◆ YOUR TASK ◆
The answer must be a single number: the count of lines in these records that hold "brush".

◆ EXERCISE MATERIALS ◆
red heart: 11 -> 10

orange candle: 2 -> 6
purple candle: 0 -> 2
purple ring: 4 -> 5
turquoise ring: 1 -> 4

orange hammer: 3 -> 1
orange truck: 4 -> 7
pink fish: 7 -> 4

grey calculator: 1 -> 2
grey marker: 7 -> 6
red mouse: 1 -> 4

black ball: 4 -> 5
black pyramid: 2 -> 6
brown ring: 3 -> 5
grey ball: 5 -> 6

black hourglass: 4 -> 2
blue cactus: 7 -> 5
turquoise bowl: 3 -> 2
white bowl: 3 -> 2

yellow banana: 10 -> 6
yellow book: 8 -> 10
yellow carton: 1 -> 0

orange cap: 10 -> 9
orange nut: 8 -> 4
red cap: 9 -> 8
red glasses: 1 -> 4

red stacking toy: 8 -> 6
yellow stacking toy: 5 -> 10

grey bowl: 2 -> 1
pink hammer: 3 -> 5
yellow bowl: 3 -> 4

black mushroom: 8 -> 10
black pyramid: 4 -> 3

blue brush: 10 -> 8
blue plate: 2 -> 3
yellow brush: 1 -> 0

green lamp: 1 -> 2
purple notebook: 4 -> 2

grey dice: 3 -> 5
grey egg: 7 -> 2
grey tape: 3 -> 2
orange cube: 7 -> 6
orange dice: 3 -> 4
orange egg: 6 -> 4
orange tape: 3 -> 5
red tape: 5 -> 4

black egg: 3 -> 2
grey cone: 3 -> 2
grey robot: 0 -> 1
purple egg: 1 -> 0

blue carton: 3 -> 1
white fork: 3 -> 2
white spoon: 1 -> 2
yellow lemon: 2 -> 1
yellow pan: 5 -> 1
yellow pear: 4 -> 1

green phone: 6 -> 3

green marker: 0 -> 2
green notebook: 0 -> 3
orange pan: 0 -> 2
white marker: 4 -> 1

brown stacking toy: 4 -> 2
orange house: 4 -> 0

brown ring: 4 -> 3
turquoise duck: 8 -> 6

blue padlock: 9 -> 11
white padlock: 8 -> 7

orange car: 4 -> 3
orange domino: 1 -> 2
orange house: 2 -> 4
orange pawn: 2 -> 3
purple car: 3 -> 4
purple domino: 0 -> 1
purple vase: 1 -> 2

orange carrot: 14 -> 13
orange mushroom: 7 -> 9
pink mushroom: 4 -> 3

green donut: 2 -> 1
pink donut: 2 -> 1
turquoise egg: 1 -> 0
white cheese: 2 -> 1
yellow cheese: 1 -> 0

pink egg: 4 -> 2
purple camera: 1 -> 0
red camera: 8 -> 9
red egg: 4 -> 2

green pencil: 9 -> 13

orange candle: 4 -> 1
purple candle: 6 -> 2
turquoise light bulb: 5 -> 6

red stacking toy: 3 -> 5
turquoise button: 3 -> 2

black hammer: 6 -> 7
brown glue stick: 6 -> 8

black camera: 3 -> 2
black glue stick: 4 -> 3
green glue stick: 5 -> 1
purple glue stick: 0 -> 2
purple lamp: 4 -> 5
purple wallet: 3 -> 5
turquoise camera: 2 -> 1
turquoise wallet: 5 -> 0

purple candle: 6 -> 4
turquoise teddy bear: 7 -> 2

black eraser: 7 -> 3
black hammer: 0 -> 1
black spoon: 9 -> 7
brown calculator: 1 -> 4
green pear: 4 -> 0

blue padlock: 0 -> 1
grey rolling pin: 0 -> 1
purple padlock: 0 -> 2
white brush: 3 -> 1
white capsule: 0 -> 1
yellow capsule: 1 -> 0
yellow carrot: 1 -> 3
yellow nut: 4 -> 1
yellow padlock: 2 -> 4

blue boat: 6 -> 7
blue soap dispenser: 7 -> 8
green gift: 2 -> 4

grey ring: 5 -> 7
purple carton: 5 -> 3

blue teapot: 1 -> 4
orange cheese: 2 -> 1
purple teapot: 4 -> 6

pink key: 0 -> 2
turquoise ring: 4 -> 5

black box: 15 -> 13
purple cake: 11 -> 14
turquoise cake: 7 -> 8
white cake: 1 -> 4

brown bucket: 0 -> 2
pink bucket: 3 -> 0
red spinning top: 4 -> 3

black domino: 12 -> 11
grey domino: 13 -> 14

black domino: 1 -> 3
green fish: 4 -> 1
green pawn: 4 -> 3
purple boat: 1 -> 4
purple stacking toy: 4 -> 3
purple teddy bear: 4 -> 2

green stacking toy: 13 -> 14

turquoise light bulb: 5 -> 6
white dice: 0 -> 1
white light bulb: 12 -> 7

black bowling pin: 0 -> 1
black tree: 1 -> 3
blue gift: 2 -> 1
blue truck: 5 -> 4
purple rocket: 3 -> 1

◆ EXERCISE RESPONSE ◆
3